> PROBLEM TO WORK ON
Begin at the line that holds "purple trophy: 3 -> 2" and copy each line exactly until the data below ends, including that last line but no pictures.

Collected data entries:

════════

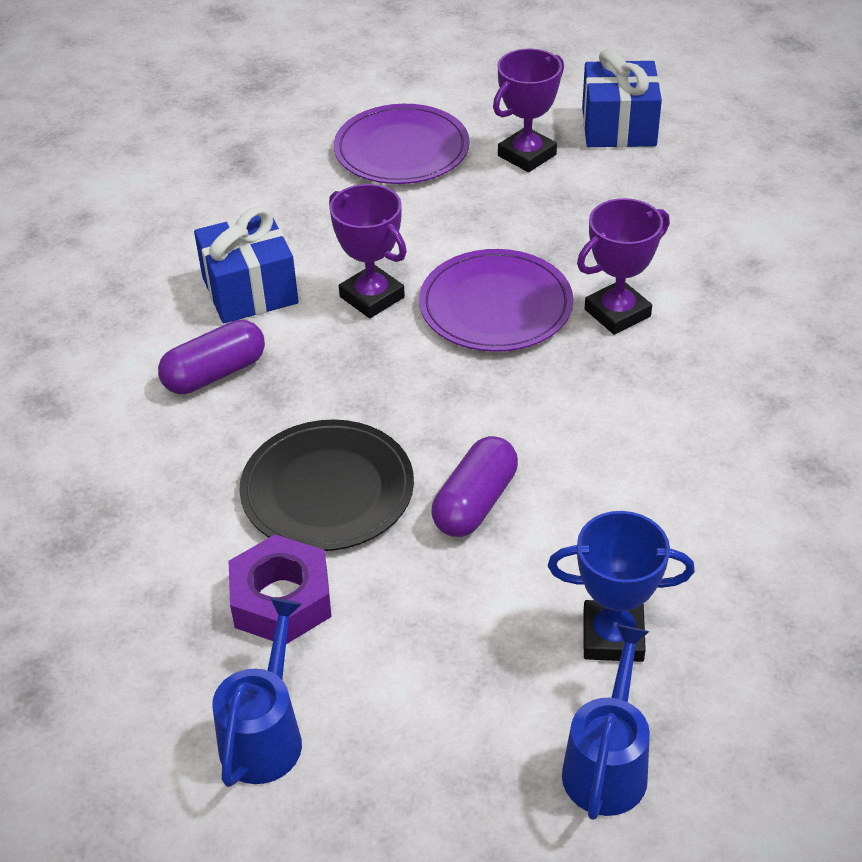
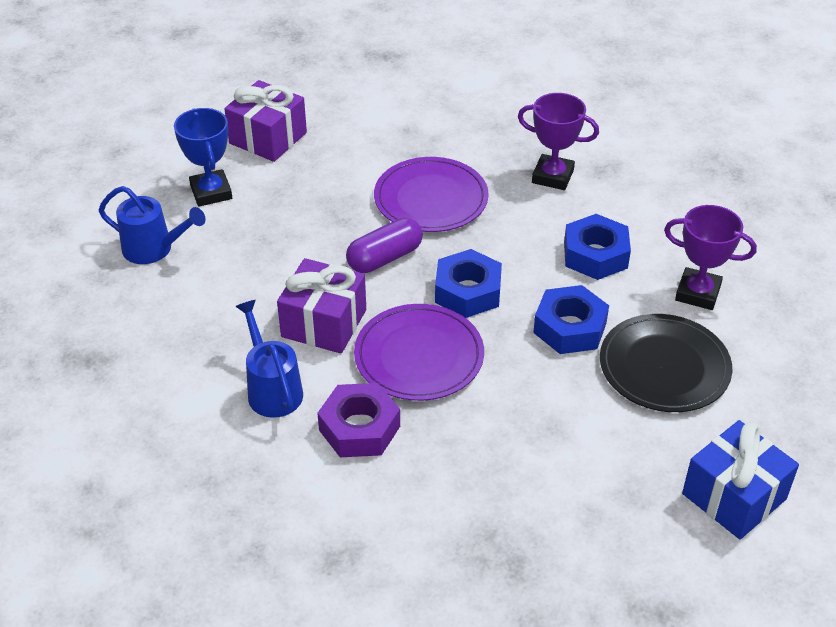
blue gift: 2 -> 1
blue nut: 0 -> 3
purple capsule: 2 -> 1
purple gift: 0 -> 2
purple trophy: 3 -> 2

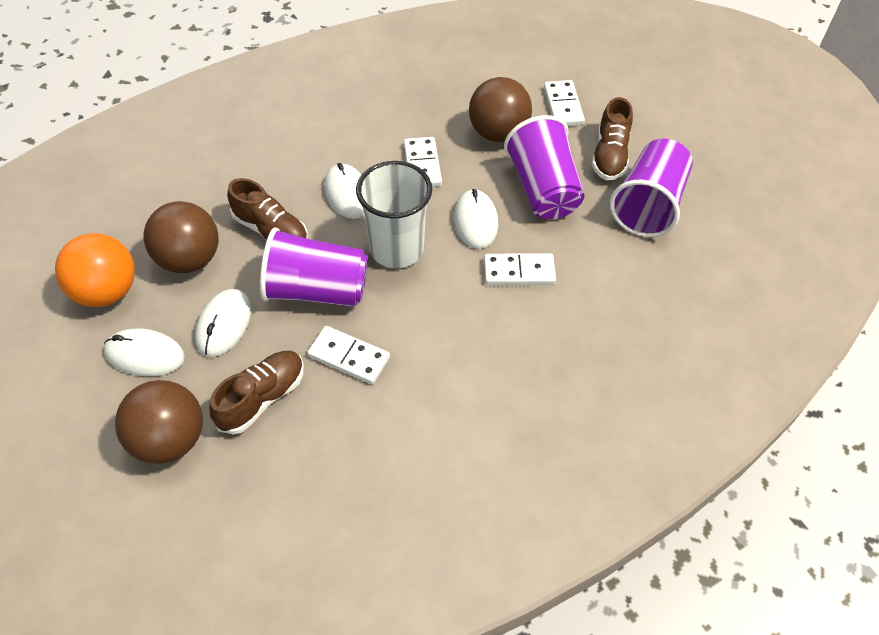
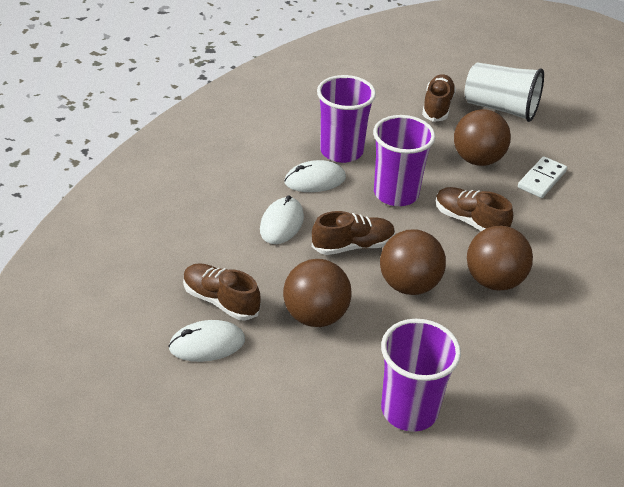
brown ball: 3 -> 4
brown shoe: 3 -> 4
orange ball: 1 -> 0
white domino: 4 -> 1
white mouse: 4 -> 3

════════

> TASK ANSWER
purple trophy: 3 -> 2

brown ball: 3 -> 4
brown shoe: 3 -> 4
orange ball: 1 -> 0
white domino: 4 -> 1
white mouse: 4 -> 3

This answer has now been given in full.